▸ **TASK BRIEF**
Among the entries, find the lines with the string "wiper" and copy them.
[RECORD EXTRACTS]
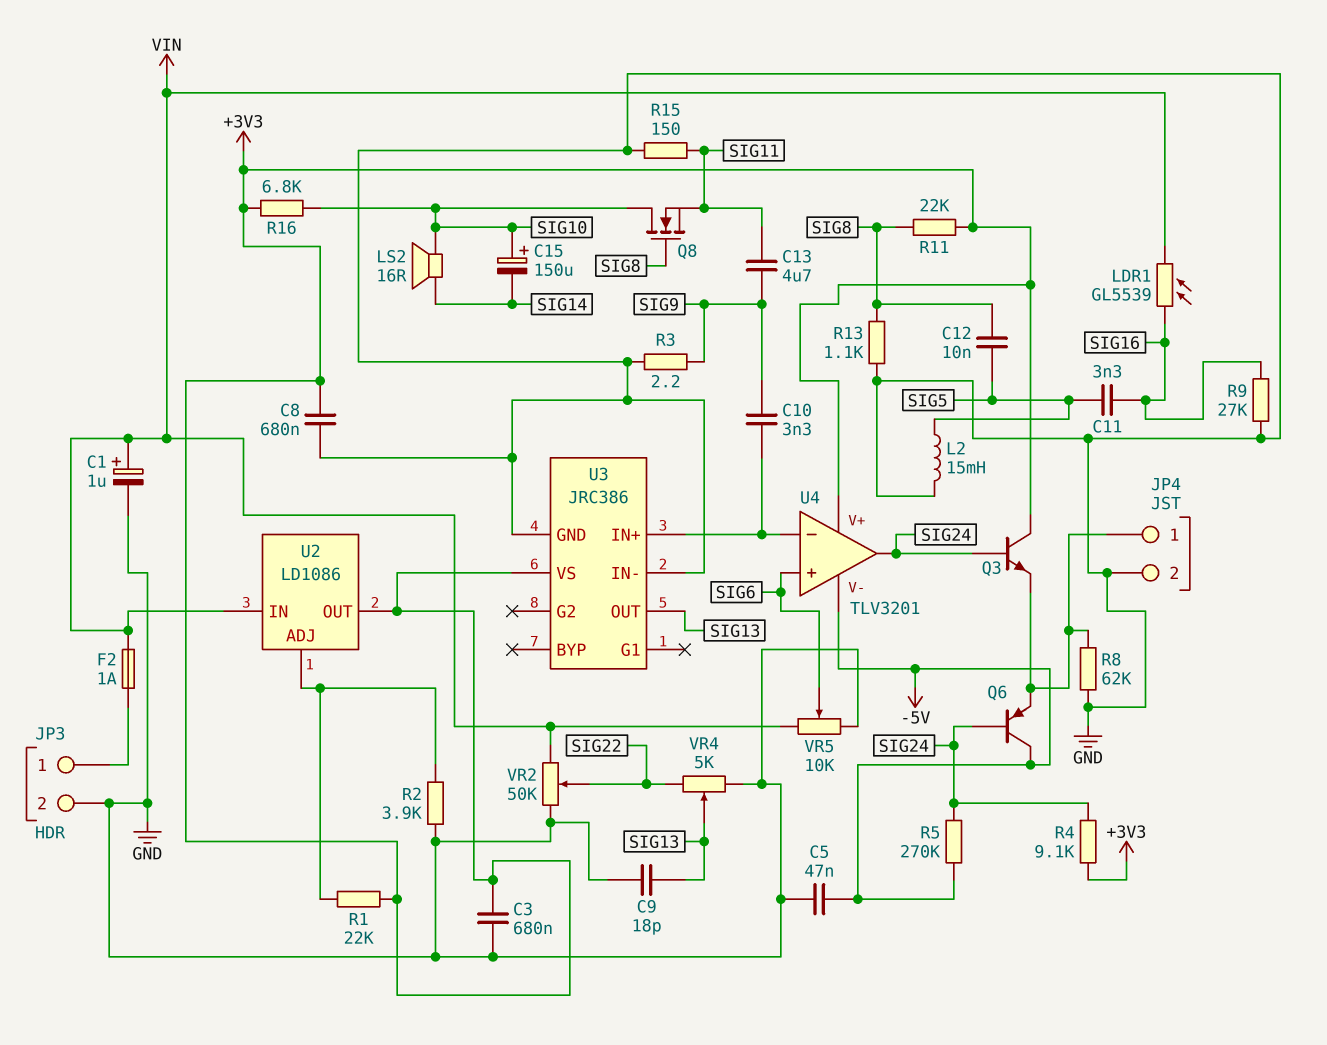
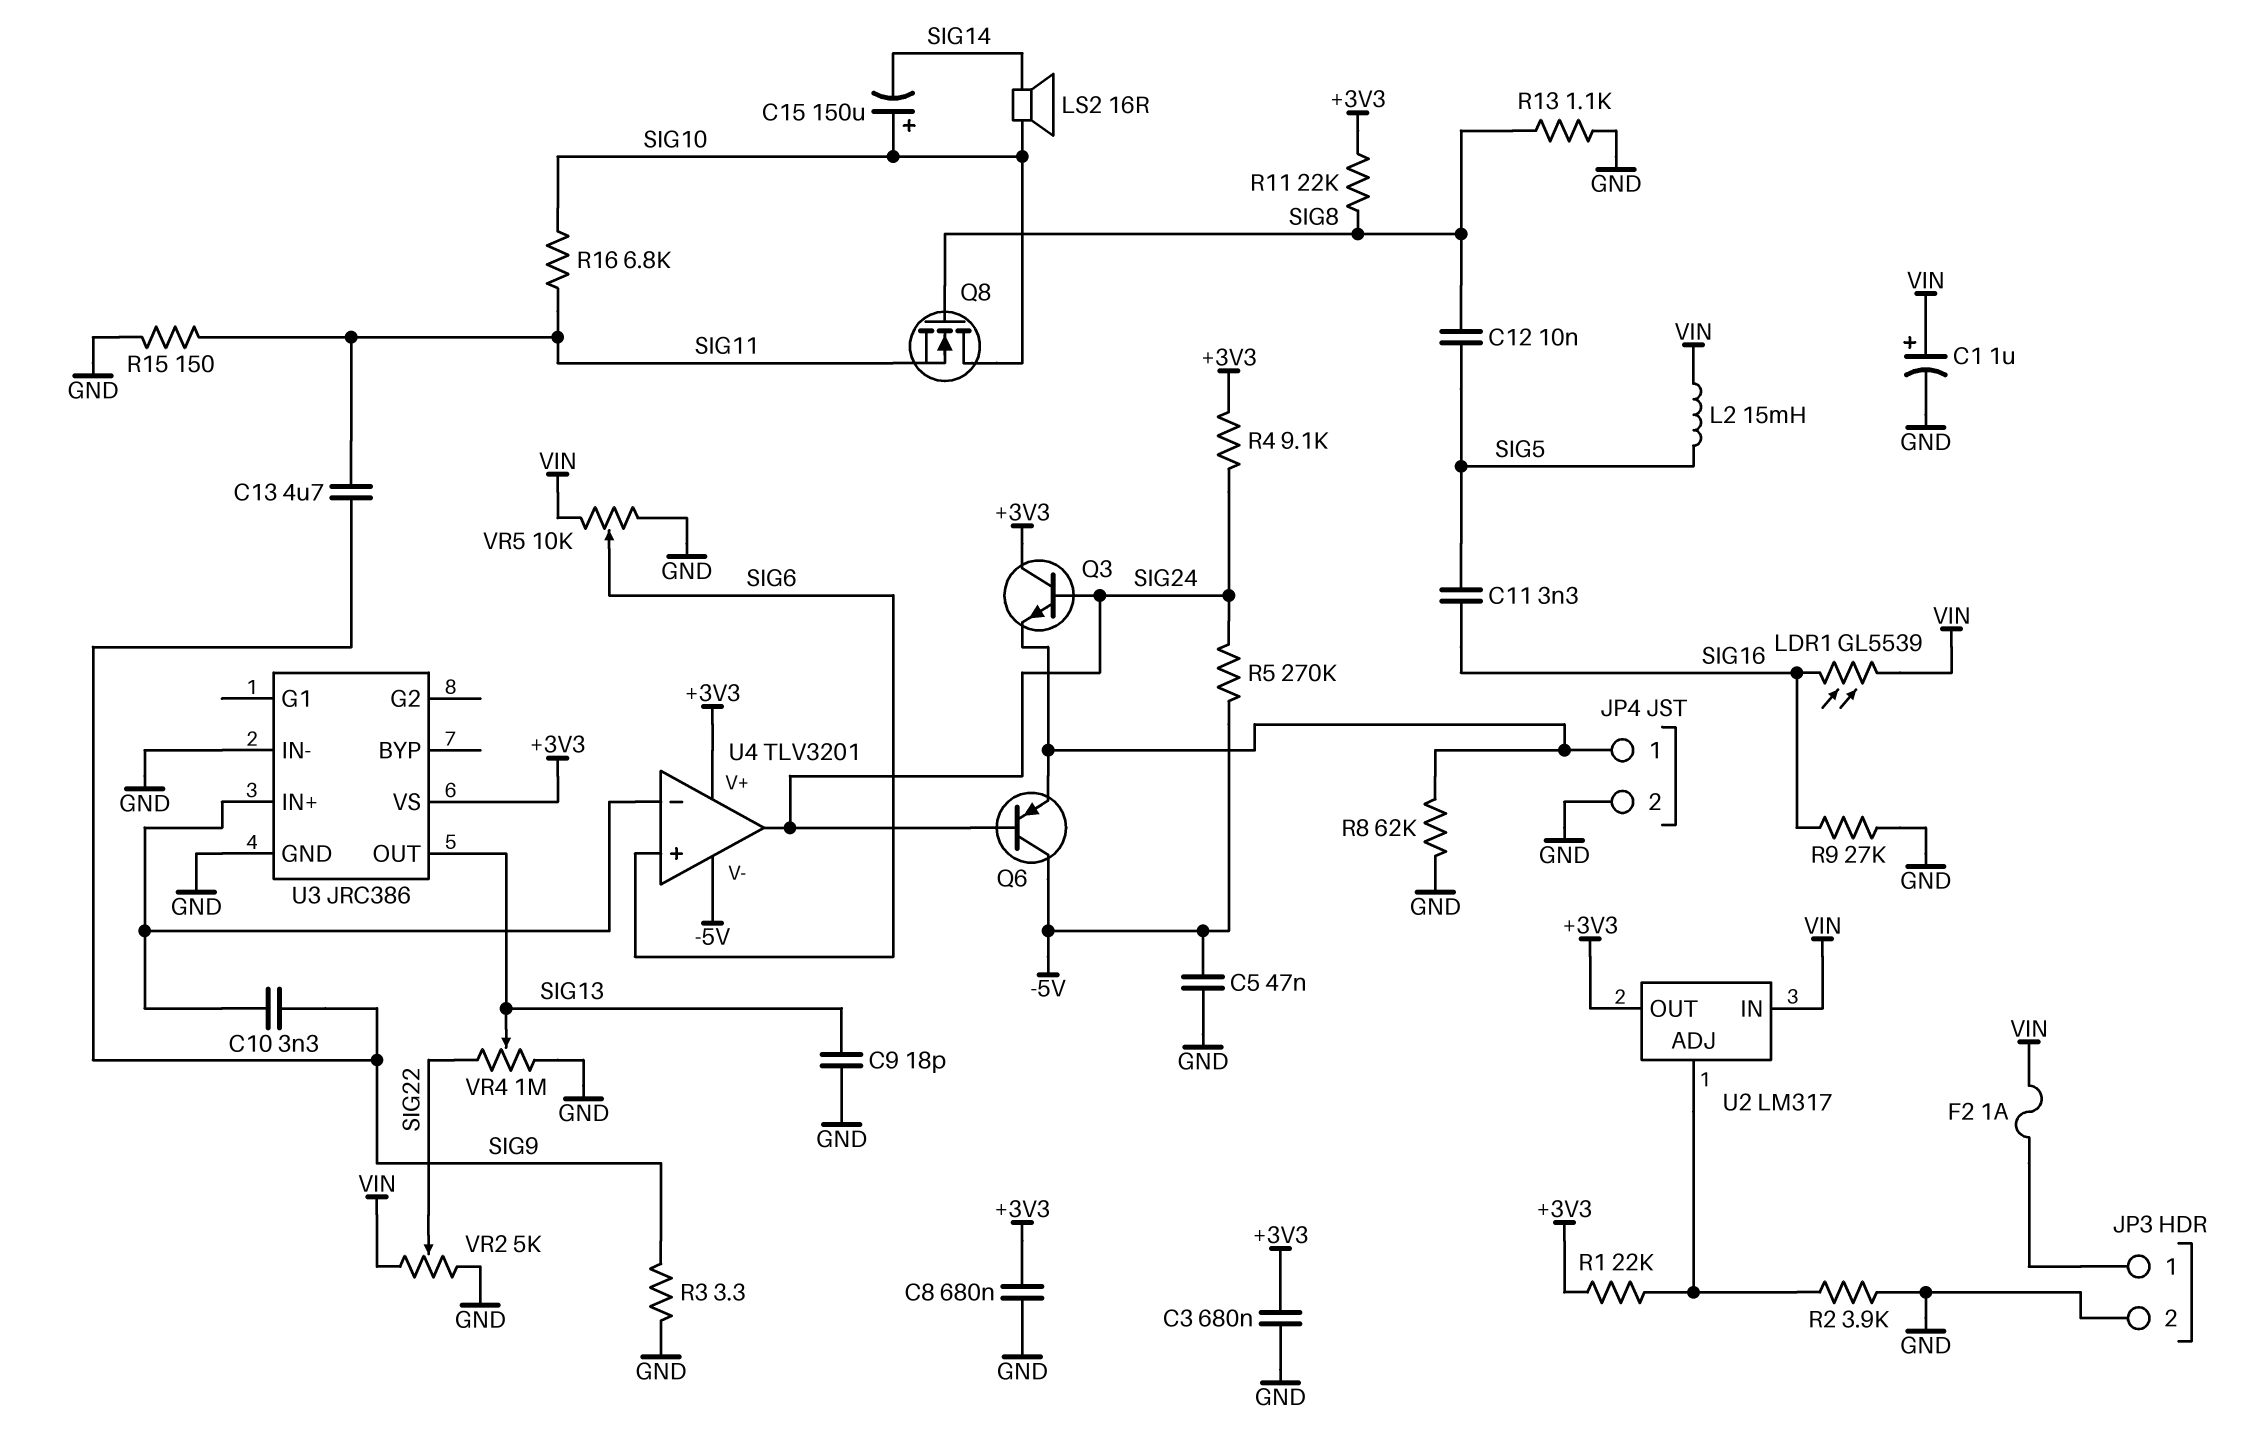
L2: 15mH (GND, SIG5) -> 15mH (SIG5, VIN)
R3: 2.2 (GND, SIG9) -> 3.3 (GND, SIG9)
R16: 6.8k (+3V3, SIG10) -> 6.8k (SIG10, SIG11)
U2: LD1086 -> LM317
VR2: 50k (GND, VIN, wiper SIG22) -> 5k (GND, VIN, wiper SIG22)
VR4: 5k (GND, SIG22, wiper SIG13) -> 1M (GND, SIG22, wiper SIG13)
[/RECORD EXTRACTS]
▸ **TASK OUTPUT**
VR2: 50k (GND, VIN, wiper SIG22) -> 5k (GND, VIN, wiper SIG22)
VR4: 5k (GND, SIG22, wiper SIG13) -> 1M (GND, SIG22, wiper SIG13)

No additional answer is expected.